Give back exactly the lines of the data below, starting with the line that has "U202: buffer (in" and going on through the line that has "R4: 15 (+3V3, N_2) -> 15 (GND, N_2)".

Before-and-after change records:
# # #

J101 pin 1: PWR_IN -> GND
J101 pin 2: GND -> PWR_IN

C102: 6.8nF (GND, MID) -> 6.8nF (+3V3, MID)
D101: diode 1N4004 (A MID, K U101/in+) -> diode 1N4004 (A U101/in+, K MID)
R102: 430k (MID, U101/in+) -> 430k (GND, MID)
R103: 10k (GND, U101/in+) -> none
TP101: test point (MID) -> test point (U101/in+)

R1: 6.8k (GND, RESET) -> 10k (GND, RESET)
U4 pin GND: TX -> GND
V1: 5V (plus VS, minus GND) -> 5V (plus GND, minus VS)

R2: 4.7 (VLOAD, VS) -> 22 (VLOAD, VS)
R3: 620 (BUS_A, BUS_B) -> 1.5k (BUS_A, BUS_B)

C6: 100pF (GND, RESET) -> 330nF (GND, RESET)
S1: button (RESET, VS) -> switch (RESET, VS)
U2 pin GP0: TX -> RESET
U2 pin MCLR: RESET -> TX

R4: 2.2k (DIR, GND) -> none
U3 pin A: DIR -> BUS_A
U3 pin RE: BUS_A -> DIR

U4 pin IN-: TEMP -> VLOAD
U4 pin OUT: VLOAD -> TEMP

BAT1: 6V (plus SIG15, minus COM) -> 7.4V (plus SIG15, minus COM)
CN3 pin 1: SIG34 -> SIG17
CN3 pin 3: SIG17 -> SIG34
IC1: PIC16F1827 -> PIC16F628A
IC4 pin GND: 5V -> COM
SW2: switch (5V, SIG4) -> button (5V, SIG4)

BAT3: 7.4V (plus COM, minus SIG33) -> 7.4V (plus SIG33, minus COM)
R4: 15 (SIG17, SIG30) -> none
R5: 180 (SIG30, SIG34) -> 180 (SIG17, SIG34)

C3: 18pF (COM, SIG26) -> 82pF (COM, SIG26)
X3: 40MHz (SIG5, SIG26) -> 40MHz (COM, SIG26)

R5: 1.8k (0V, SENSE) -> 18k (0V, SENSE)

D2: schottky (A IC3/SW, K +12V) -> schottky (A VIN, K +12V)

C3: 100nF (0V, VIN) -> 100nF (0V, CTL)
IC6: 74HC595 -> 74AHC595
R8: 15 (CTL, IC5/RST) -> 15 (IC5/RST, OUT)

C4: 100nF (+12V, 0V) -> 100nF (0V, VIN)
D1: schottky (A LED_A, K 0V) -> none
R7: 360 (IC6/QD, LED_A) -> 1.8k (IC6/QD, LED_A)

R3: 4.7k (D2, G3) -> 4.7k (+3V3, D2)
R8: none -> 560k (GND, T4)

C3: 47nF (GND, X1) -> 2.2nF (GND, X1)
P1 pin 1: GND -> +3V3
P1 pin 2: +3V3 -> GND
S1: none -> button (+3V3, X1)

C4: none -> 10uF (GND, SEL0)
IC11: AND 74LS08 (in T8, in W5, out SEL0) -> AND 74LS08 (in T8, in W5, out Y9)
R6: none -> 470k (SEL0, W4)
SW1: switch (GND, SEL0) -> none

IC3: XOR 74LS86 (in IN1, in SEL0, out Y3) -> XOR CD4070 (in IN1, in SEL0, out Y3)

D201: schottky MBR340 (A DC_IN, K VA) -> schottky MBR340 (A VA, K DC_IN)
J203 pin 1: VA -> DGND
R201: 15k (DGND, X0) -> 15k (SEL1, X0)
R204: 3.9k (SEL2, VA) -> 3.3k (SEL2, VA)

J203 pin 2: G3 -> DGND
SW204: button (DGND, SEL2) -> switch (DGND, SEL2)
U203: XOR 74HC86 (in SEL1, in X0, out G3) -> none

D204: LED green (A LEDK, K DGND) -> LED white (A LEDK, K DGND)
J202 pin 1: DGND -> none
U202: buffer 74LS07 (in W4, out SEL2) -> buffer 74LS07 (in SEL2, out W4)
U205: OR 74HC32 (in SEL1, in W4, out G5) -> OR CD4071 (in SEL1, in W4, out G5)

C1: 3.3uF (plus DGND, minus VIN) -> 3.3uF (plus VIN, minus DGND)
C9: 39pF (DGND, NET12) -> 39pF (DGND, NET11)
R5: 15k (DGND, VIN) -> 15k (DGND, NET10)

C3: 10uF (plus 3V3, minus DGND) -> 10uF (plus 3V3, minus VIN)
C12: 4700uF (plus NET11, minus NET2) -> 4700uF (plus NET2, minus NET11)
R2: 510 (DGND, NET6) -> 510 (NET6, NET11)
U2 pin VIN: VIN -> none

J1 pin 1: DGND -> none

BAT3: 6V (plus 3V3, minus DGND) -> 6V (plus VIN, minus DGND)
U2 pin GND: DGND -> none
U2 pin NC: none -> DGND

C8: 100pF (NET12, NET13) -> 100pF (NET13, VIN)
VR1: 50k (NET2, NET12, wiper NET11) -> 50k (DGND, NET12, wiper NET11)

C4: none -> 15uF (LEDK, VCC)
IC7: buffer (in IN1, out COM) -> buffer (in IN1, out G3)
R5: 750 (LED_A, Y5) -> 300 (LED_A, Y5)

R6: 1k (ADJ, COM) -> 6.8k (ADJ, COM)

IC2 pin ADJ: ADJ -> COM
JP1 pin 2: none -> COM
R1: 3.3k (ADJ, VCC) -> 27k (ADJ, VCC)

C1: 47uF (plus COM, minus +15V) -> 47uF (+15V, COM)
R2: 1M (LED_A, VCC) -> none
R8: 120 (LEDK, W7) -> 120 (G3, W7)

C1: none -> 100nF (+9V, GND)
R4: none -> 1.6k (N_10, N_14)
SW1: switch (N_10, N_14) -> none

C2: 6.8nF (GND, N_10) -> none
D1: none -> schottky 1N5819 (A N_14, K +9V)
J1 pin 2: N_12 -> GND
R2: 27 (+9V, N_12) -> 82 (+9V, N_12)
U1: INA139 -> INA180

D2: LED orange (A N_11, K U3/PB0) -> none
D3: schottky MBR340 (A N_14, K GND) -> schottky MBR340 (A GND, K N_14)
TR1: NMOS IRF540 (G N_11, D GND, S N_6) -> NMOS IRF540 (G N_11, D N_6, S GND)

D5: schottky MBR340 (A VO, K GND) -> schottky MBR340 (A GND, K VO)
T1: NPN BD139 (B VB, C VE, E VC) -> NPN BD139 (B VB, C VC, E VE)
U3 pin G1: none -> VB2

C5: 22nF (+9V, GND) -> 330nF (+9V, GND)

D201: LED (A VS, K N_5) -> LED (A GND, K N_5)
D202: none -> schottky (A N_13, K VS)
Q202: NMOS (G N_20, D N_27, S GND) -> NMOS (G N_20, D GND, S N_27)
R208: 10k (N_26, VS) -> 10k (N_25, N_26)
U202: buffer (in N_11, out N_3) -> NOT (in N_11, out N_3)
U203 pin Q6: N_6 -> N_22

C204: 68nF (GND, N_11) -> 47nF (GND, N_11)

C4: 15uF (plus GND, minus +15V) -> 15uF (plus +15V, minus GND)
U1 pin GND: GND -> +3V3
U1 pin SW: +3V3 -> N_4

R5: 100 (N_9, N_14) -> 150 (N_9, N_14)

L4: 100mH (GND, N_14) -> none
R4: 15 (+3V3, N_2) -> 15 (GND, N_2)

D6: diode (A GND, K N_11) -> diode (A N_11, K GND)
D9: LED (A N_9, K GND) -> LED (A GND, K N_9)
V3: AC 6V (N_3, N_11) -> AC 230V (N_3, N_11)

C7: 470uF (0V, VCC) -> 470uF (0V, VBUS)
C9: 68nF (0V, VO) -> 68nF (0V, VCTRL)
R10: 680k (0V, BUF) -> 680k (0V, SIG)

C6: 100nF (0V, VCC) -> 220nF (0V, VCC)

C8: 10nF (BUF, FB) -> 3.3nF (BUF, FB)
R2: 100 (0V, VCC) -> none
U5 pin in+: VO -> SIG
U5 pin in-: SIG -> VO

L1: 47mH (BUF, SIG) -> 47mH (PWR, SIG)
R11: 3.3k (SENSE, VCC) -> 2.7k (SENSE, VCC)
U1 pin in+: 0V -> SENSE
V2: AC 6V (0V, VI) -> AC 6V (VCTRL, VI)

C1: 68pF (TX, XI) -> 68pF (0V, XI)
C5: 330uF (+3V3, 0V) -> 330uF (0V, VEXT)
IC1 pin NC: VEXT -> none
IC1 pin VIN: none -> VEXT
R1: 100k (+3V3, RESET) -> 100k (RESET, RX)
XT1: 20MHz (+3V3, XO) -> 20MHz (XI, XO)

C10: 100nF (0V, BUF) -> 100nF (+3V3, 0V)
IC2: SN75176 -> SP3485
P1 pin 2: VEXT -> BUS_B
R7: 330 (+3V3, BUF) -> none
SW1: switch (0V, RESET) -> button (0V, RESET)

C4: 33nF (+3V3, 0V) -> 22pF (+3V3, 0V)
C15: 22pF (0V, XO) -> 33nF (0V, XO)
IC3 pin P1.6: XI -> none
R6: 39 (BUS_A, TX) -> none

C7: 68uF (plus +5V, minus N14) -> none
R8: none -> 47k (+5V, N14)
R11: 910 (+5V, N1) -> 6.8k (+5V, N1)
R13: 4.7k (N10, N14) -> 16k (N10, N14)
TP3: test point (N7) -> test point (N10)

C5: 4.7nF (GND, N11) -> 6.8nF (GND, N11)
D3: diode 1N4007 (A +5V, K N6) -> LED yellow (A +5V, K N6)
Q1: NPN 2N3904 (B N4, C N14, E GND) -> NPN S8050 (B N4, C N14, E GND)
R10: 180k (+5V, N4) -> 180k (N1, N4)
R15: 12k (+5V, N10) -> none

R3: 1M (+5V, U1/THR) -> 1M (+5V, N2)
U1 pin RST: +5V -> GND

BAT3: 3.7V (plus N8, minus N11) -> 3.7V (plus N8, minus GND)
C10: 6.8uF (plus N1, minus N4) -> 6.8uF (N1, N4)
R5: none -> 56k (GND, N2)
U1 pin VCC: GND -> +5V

# # #

* [REPLY TO THE TASK]:
U202: buffer (in N_11, out N_3) -> NOT (in N_11, out N_3)
U203 pin Q6: N_6 -> N_22

C204: 68nF (GND, N_11) -> 47nF (GND, N_11)

C4: 15uF (plus GND, minus +15V) -> 15uF (plus +15V, minus GND)
U1 pin GND: GND -> +3V3
U1 pin SW: +3V3 -> N_4

R5: 100 (N_9, N_14) -> 150 (N_9, N_14)

L4: 100mH (GND, N_14) -> none
R4: 15 (+3V3, N_2) -> 15 (GND, N_2)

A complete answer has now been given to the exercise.